Provided data -

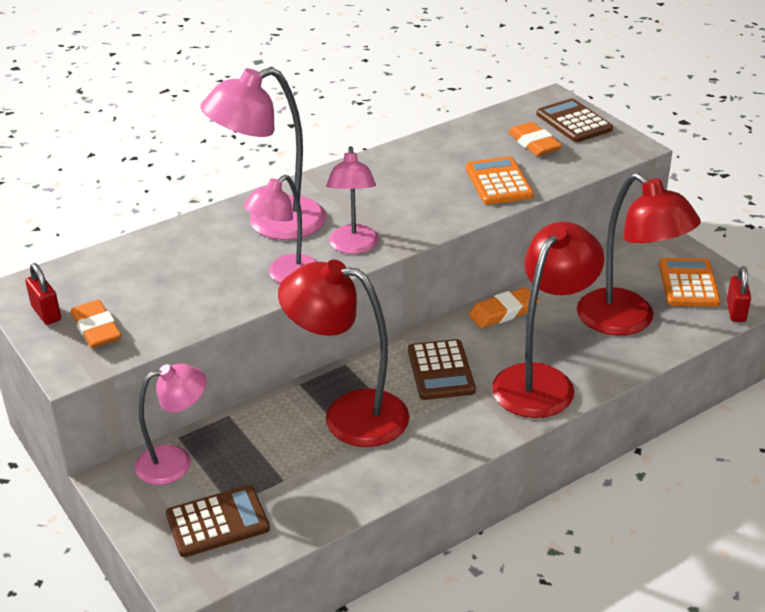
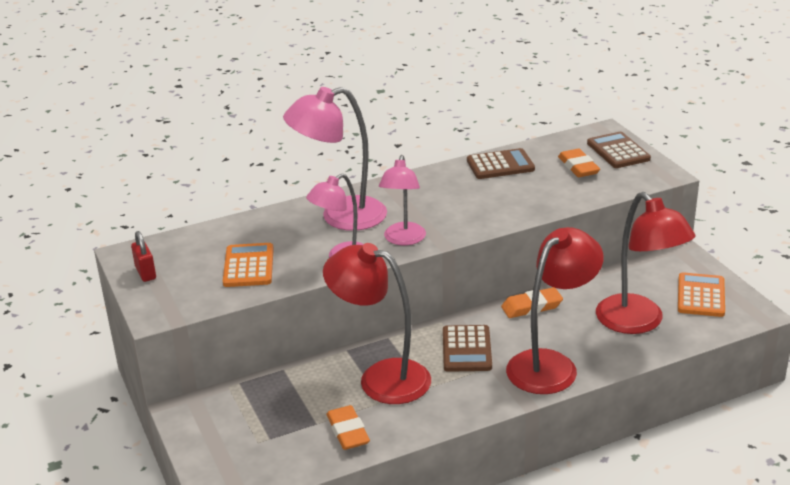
camera: 10 degrees right, 5 degrees down
orange eraser [70,300,122,348] -> orange eraser moved to [326,405,370,450]
pink lamp [135,363,207,485] -> none
brown calculator [166,485,270,557] -> brown calculator moved to [467,148,535,179]
orange calculator [465,157,534,205] -> orange calculator moved to [223,243,274,287]
red padlock [727,266,751,322] -> none

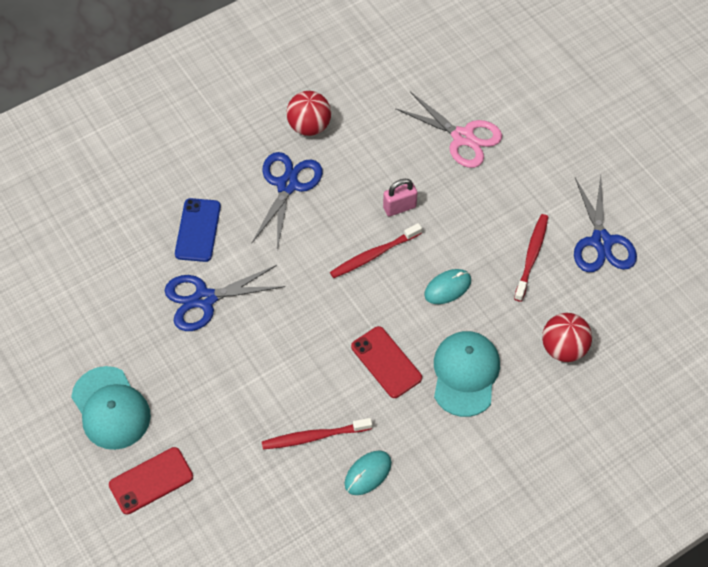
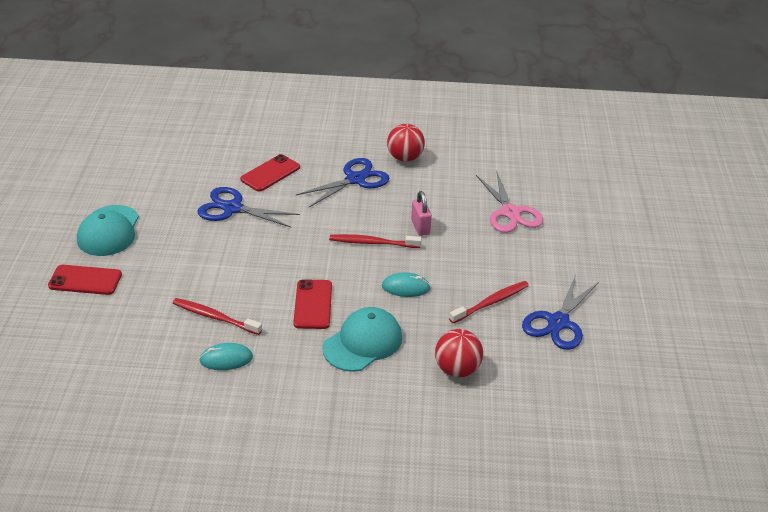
camera: 35 degrees right, 20 degrees down
blue phone [175,198,221,262] -> red phone [240,154,300,192]
pink padlock [383,179,417,216] -> pink padlock turned 60 degrees clockwise [411,191,432,236]

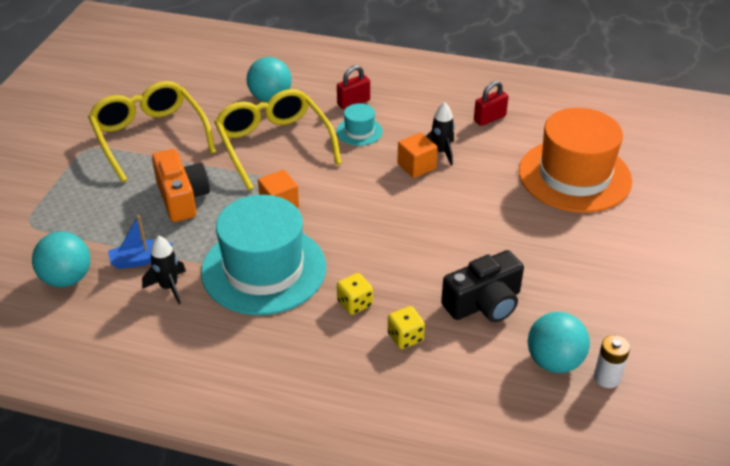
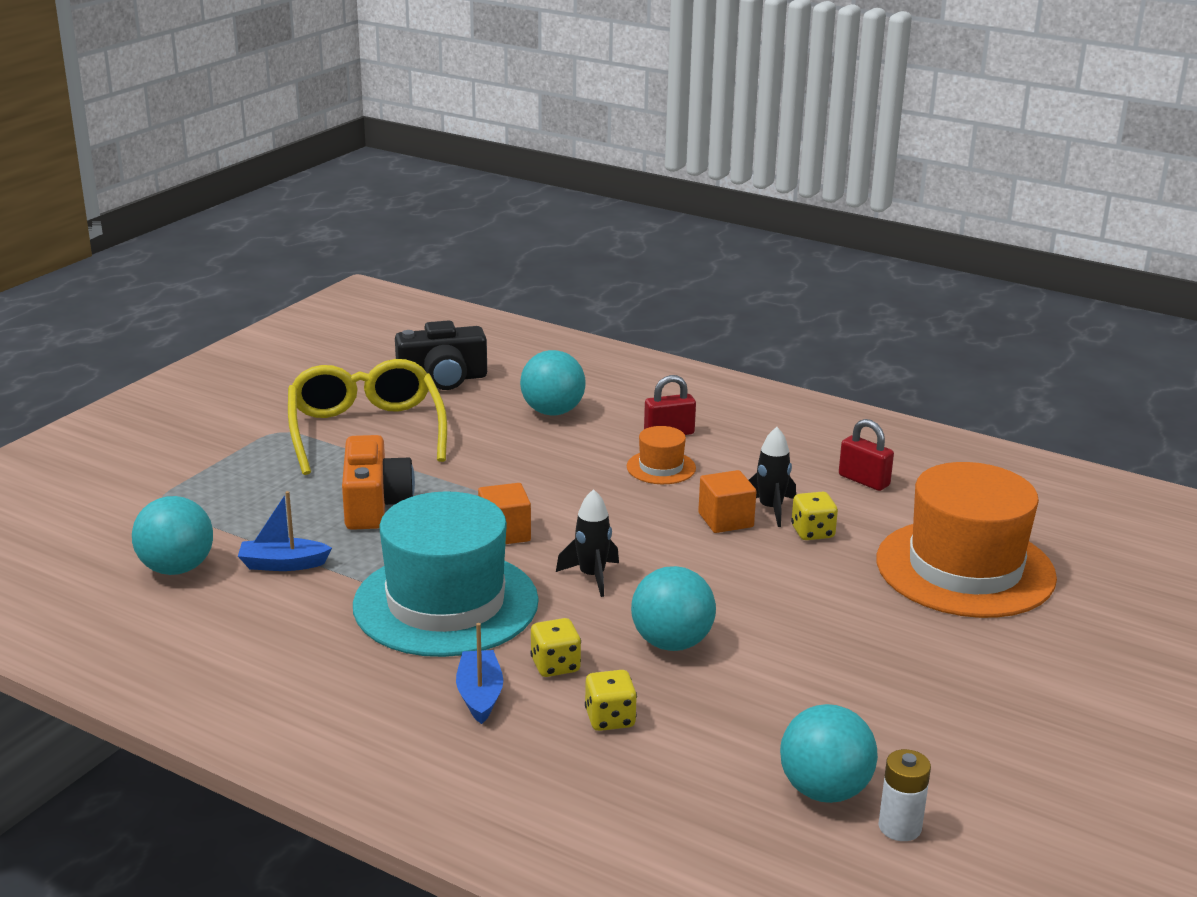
camera: 15 degrees right, 15 degrees down
black rocket [142,236,186,304] -> black rocket moved to [556,489,619,597]
yellow glasses [214,89,342,190] -> none
turquoise hat [336,103,383,146] -> orange hat [627,426,696,484]
black camera [441,250,524,322] -> black camera moved to [395,320,487,390]
red padlock [474,81,509,126] -> red padlock turned 60 degrees clockwise [839,419,894,491]
none -> blue boat [456,623,503,724]
none -> turquoise ball [631,566,716,651]
none -> yellow dice [791,492,838,540]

What is expected - Write out each entry above once more, exactly as written, and drop the pictures.

Answer to this problem -
camera: 10 degrees right, 5 degrees down
orange eraser [70,300,122,348] -> orange eraser moved to [326,405,370,450]
pink lamp [135,363,207,485] -> none
brown calculator [166,485,270,557] -> brown calculator moved to [467,148,535,179]
orange calculator [465,157,534,205] -> orange calculator moved to [223,243,274,287]
red padlock [727,266,751,322] -> none

camera: 35 degrees right, 20 degrees down
blue phone [175,198,221,262] -> red phone [240,154,300,192]
pink padlock [383,179,417,216] -> pink padlock turned 60 degrees clockwise [411,191,432,236]

camera: 15 degrees right, 15 degrees down
black rocket [142,236,186,304] -> black rocket moved to [556,489,619,597]
yellow glasses [214,89,342,190] -> none
turquoise hat [336,103,383,146] -> orange hat [627,426,696,484]
black camera [441,250,524,322] -> black camera moved to [395,320,487,390]
red padlock [474,81,509,126] -> red padlock turned 60 degrees clockwise [839,419,894,491]
none -> blue boat [456,623,503,724]
none -> turquoise ball [631,566,716,651]
none -> yellow dice [791,492,838,540]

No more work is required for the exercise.